◆ **Exercise prompt**: I need every line that includes the word "purple" copied from the material.

◆ **The data**:
━━━━

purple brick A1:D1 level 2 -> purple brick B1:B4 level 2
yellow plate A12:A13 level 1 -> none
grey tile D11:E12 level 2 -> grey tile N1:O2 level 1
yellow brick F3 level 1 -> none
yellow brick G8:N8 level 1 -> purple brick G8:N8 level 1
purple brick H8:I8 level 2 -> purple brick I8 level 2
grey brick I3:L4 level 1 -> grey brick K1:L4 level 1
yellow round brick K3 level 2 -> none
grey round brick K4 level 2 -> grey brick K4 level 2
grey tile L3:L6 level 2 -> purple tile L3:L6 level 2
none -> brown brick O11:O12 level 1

━━━━

◆ **Solution to the problem**:
purple brick A1:D1 level 2 -> purple brick B1:B4 level 2
yellow brick G8:N8 level 1 -> purple brick G8:N8 level 1
purple brick H8:I8 level 2 -> purple brick I8 level 2
grey tile L3:L6 level 2 -> purple tile L3:L6 level 2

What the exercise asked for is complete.